TO DO:
Look through the data that follows and copy each line with the string "black".

Synthetic shape transformation data:

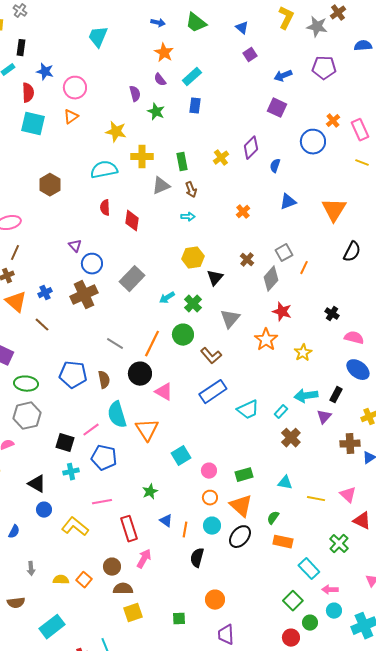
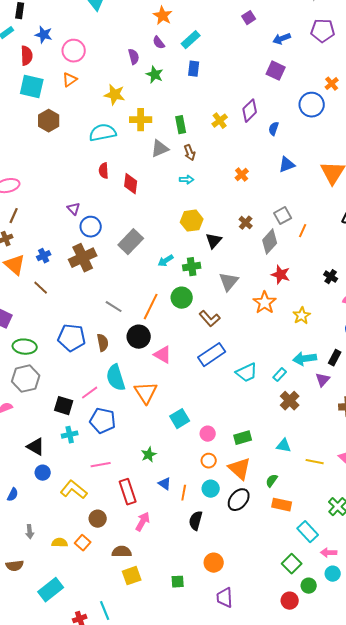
brown hexagon: (50, 185) -> (49, 121), moved
green cross: (193, 304) -> (192, 267), turned 36
brown circle: (112, 567) -> (98, 519), moved

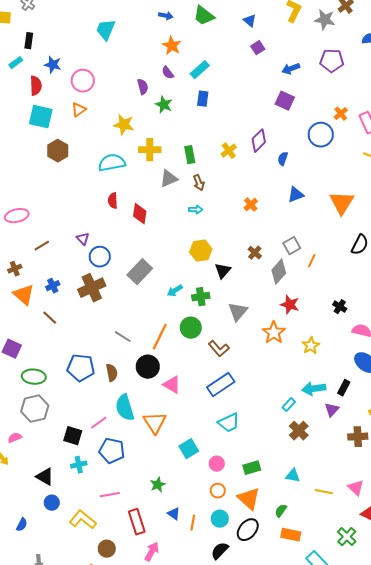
brown line: (14, 216) -> (42, 246), moved, turned 35
cyan trapezoid: (247, 373) -> (229, 423), moved
black semicircle: (196, 521) -> (220, 551), moved, turned 30

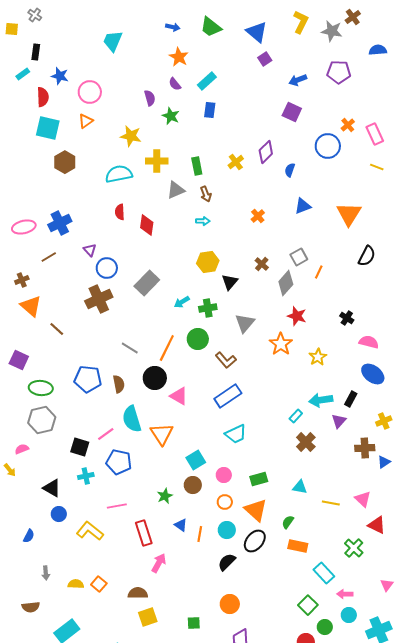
blue triangle: (250, 21) -> (257, 32), size x1.6
blue cross: (53, 286) -> (60, 223), moved, size x1.6
brown circle: (107, 549) -> (193, 485), moved

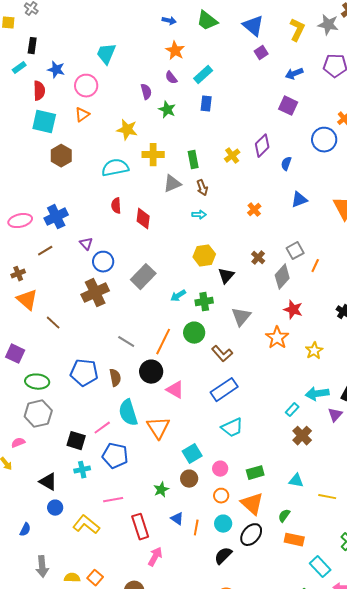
yellow L-shape: (301, 22) -> (297, 30), moved
cyan trapezoid: (113, 41) -> (106, 54), moved
gray arrow: (46, 573) -> (42, 567), size x1.5

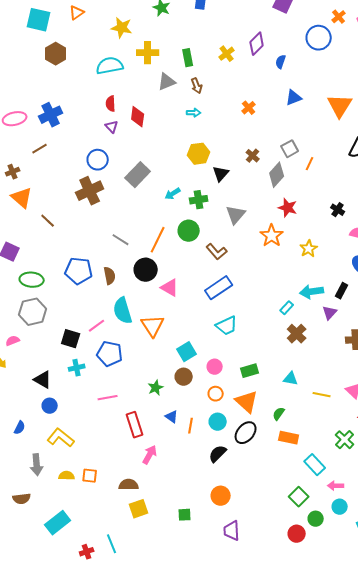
purple triangle: (86, 244) -> (112, 127), moved
yellow L-shape: (86, 525) -> (61, 438), moved
orange square: (95, 578) -> (90, 476), turned -35

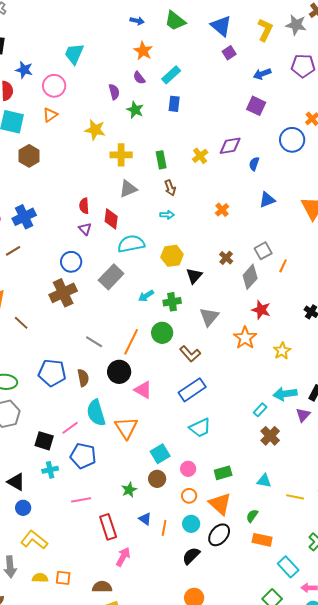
purple diamond: (257, 44) -> (230, 146), turned 35
cyan semicircle: (110, 66) -> (131, 244), moved
gray triangle: (167, 82) -> (128, 189), moved

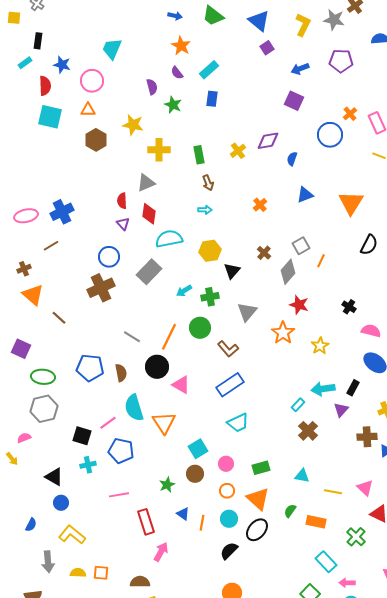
orange triangle: (50, 115) -> (88, 110), turned 35
brown hexagon: (29, 156) -> (96, 140), moved
gray triangle: (128, 189) -> (146, 183), moved
orange rectangle: (262, 540) -> (316, 522), moved

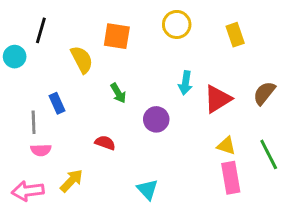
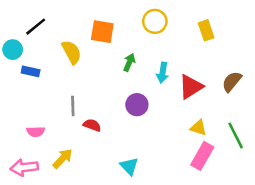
black line: (41, 30) -> (36, 27), turned 35
green arrow: (118, 93) -> (129, 62), moved, turned -126
blue rectangle: (57, 103) -> (31, 71), moved, turned -54
gray line: (34, 122) -> (73, 106), moved
pink rectangle: (231, 178) -> (202, 156), turned 40

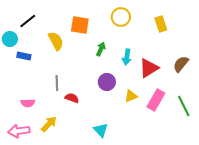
yellow triangle: (198, 128) -> (131, 96), moved, turned -40
pink rectangle: (202, 156) -> (156, 100), moved

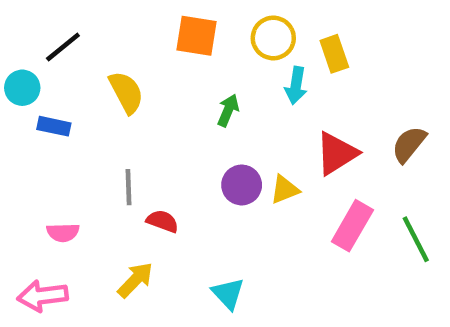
yellow rectangle: (161, 24) -> (334, 54), moved
orange square: (80, 25) -> (196, 36), moved
cyan arrow: (127, 57) -> (296, 85), moved
yellow triangle: (131, 96) -> (285, 190), moved
yellow arrow: (49, 124) -> (135, 280), moved

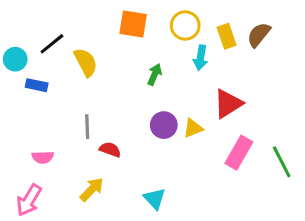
black line: (63, 47) -> (52, 44), moved
brown semicircle: (409, 144) -> (259, 35), moved
pink arrow: (43, 296) -> (29, 200), turned -52

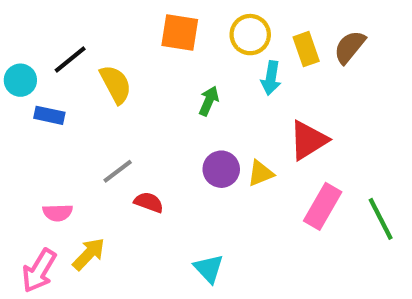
gray line: (87, 127) -> (118, 171), turned 55
yellow arrow: (92, 189) -> (89, 254), moved

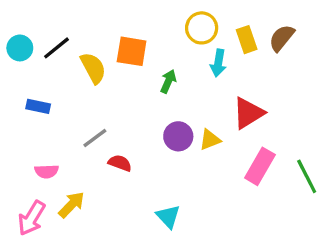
orange square: (180, 33) -> (132, 51), moved
cyan circle: (20, 80) -> (20, 48), moved
blue rectangle: (49, 115) -> (38, 106), moved

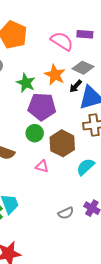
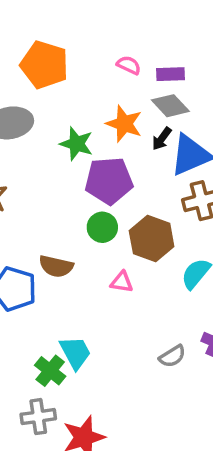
purple rectangle: (85, 34) -> (171, 74), moved
pink semicircle: (62, 41) -> (129, 65), size x0.6
gray diamond: (83, 68) -> (170, 106), turned 30

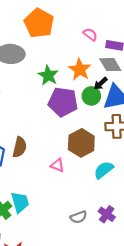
green circle: (102, 227) -> (91, 96), moved
brown semicircle: (56, 266) -> (20, 147), turned -102

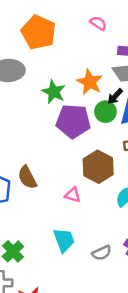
pink semicircle: (90, 34) -> (98, 23), moved
brown semicircle: (20, 147) -> (27, 177), turned 144
cyan trapezoid: (20, 202) -> (64, 240), moved

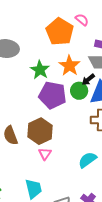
orange pentagon: (38, 32) -> (60, 32), moved
brown hexagon: (98, 167) -> (40, 131), moved
pink triangle: (73, 195) -> (45, 154), turned 40

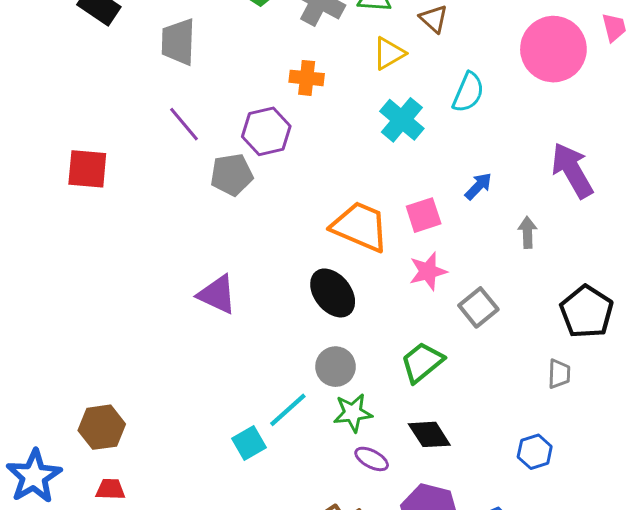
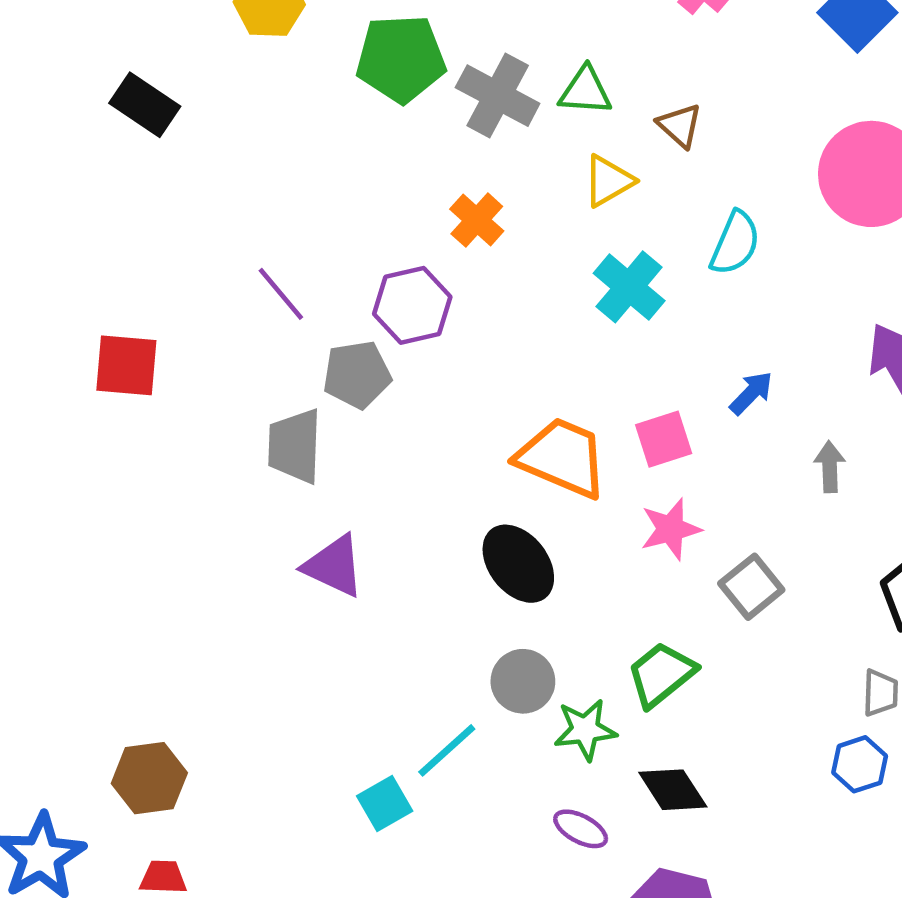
gray trapezoid: (178, 42) -> (295, 446), moved
orange cross: (307, 78) -> (477, 220), turned 36
green star: (353, 413) -> (585, 730), moved
blue hexagon: (535, 452) -> (860, 764), moved

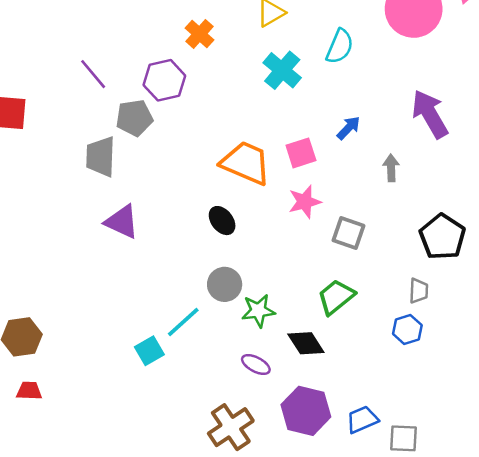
black ellipse: (518, 564) -> (222, 221), size x0.7
gray square: (751, 587) -> (348, 233), turned -32
green trapezoid: (661, 674) -> (336, 297), moved

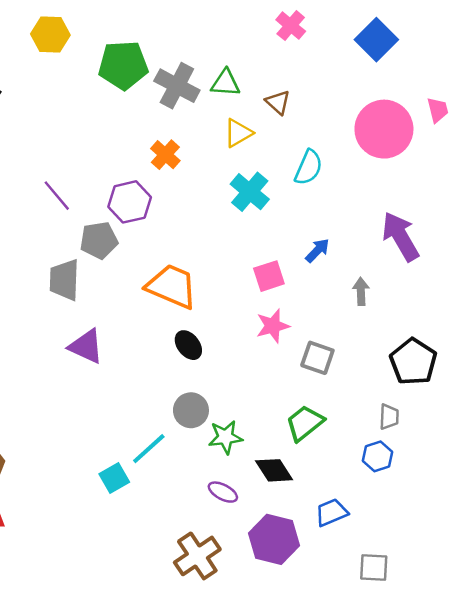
orange trapezoid: (246, 163) -> (172, 286), moved
blue trapezoid: (362, 420) -> (332, 513), moved

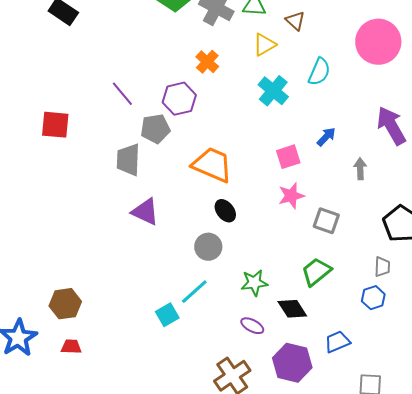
gray circle: (191, 410) -> (208, 247), moved

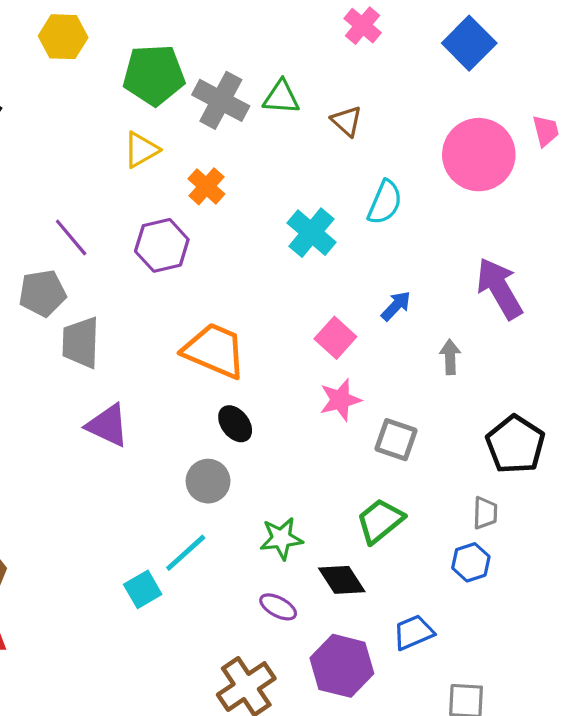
yellow triangle: (264, 45) -> (141, 150), moved
gray pentagon: (155, 129) -> (42, 293), moved
pink square: (288, 157) -> (335, 338), turned -30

TASK SOLUTION:
black semicircle: (196, 521) -> (220, 551), moved, turned 30
black line: (41, 30) -> (36, 27), turned 35
black line: (63, 47) -> (52, 44), moved
black ellipse: (518, 564) -> (222, 221), size x0.7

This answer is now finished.